-- What to work on --
Find all the lines in the material below with the word "moved", and copy them.

-- Data records --
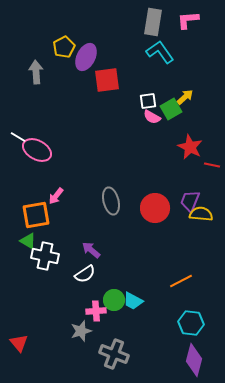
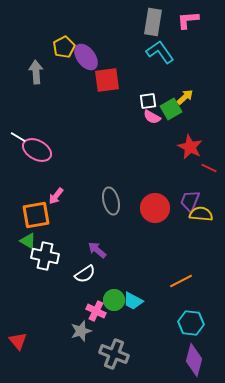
purple ellipse: rotated 64 degrees counterclockwise
red line: moved 3 px left, 3 px down; rotated 14 degrees clockwise
purple arrow: moved 6 px right
pink cross: rotated 30 degrees clockwise
red triangle: moved 1 px left, 2 px up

-- Result of this exercise --
red line: moved 3 px left, 3 px down; rotated 14 degrees clockwise
purple arrow: moved 6 px right
red triangle: moved 1 px left, 2 px up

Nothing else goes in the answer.